(Object tracking records)
==========

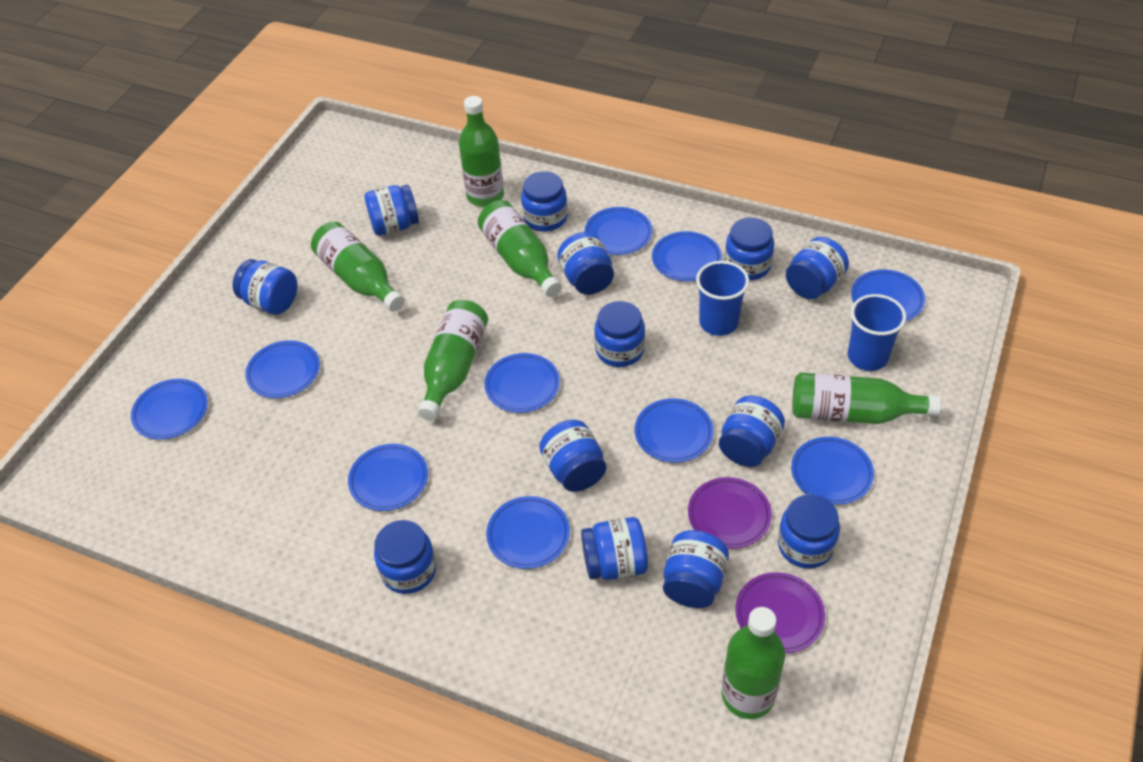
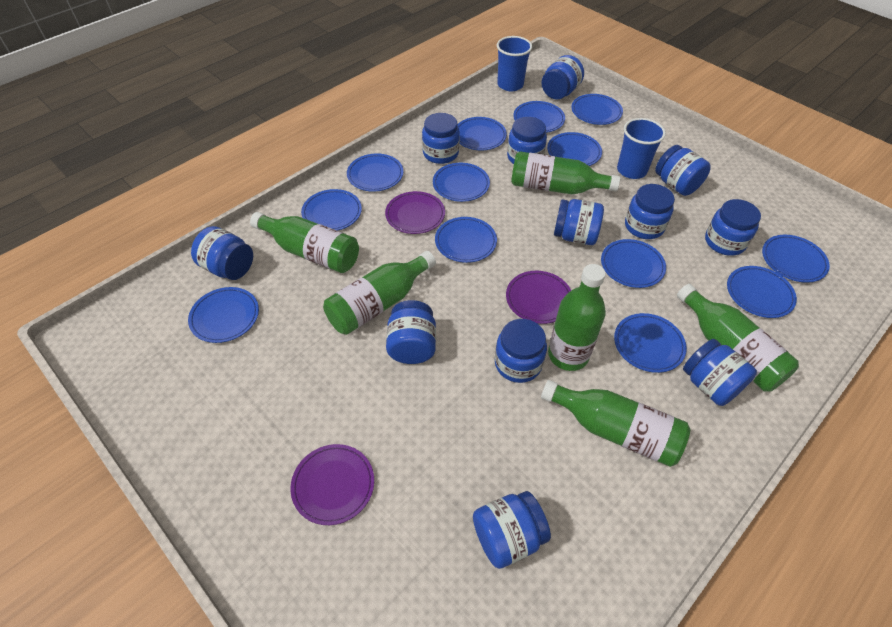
blue jar: 13 -> 12
blue plate: 10 -> 13
purple plate: 2 -> 3

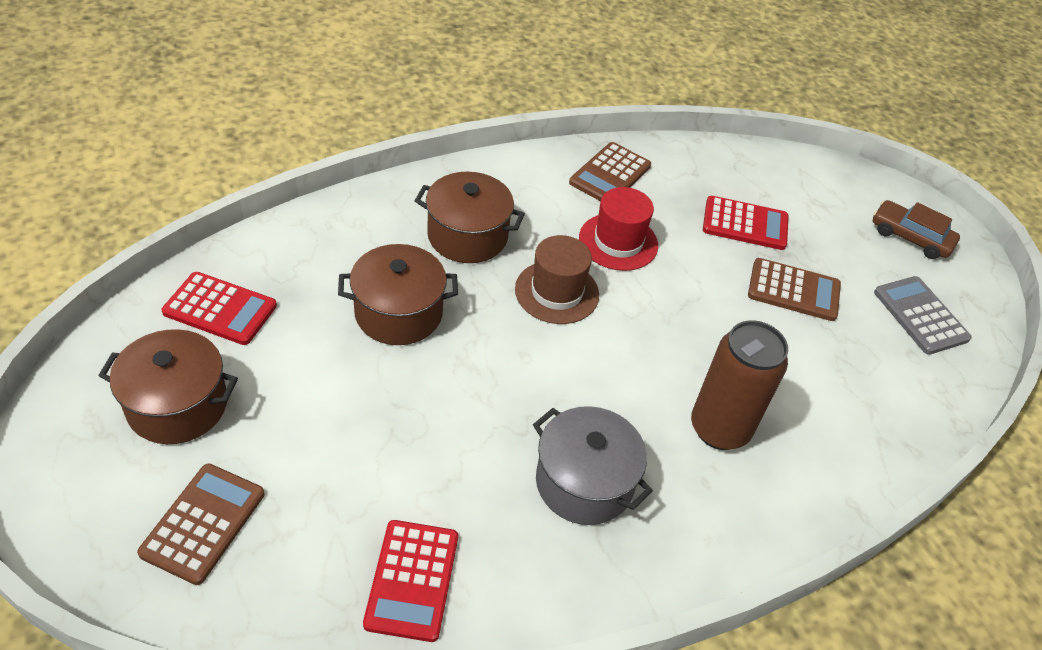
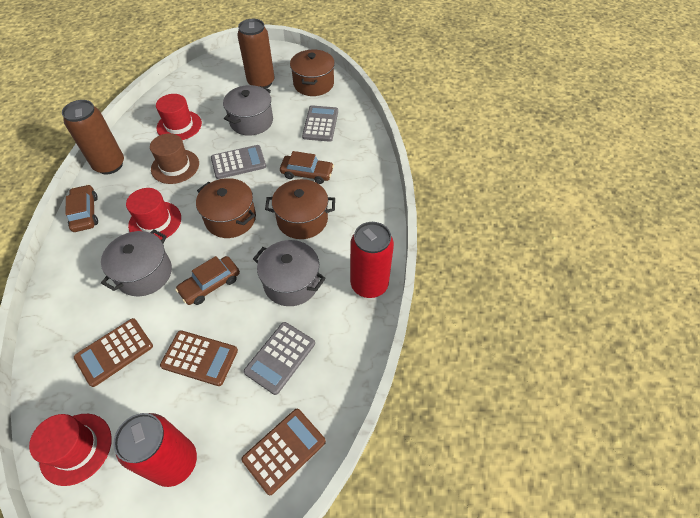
brown can: 1 -> 2
brown car: 1 -> 3
grey calculator: 1 -> 3
grey pot: 1 -> 3
red calculator: 3 -> 0
red can: 0 -> 2
red hat: 1 -> 3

==========

> _REQUIRED WORK_: Retype every record as it stands. None of the pictures should appear.

> _FINISHED TASK_:
blue jar: 13 -> 12
blue plate: 10 -> 13
purple plate: 2 -> 3

brown can: 1 -> 2
brown car: 1 -> 3
grey calculator: 1 -> 3
grey pot: 1 -> 3
red calculator: 3 -> 0
red can: 0 -> 2
red hat: 1 -> 3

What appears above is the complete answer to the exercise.